Data provided below:

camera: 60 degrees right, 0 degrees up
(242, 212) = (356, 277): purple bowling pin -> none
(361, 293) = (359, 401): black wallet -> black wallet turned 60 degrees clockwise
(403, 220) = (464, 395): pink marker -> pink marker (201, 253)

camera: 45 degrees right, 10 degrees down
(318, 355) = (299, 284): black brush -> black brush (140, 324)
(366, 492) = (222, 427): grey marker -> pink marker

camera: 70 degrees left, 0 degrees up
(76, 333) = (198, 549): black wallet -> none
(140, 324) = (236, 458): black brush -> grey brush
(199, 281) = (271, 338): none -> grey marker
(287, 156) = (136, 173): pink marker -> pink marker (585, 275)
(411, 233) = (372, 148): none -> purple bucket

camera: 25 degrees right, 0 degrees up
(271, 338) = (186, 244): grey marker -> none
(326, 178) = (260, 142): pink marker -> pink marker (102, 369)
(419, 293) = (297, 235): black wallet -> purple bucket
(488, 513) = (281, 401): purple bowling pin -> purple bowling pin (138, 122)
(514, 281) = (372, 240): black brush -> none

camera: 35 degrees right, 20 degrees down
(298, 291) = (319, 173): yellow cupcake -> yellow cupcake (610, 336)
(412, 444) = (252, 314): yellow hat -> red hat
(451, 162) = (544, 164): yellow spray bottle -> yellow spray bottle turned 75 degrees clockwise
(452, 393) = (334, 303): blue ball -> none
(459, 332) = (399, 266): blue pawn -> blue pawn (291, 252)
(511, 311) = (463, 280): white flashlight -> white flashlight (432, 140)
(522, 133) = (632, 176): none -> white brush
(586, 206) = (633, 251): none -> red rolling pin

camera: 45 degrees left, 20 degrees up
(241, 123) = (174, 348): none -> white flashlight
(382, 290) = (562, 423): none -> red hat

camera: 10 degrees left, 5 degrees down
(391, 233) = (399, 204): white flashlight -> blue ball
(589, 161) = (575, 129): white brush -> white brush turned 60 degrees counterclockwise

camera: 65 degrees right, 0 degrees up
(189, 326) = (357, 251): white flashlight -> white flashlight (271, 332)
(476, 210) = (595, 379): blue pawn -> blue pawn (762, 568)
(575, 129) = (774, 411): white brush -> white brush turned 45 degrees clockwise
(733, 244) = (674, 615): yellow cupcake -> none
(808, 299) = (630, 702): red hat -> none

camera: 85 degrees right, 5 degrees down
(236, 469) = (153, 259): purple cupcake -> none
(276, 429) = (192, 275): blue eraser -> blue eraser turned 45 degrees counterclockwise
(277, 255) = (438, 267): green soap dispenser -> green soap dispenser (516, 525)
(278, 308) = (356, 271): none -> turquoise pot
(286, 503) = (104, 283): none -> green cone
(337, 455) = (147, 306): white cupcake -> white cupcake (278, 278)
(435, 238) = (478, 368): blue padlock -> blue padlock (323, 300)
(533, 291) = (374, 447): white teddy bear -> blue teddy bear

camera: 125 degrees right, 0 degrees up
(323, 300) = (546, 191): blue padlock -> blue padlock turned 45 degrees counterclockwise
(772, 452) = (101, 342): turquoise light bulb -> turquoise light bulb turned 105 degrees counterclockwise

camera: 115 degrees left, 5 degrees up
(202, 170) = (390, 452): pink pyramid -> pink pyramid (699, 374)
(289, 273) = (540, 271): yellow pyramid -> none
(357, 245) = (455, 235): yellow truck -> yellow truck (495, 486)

End of Data provided.

Quote every line from the beginning of the entries up to and including the line that contains "camera: 45 degrees right, 10 degrees down".

> **Answer to the exercise**:
camera: 60 degrees right, 0 degrees up
(242, 212) = (356, 277): purple bowling pin -> none
(361, 293) = (359, 401): black wallet -> black wallet turned 60 degrees clockwise
(403, 220) = (464, 395): pink marker -> pink marker (201, 253)

camera: 45 degrees right, 10 degrees down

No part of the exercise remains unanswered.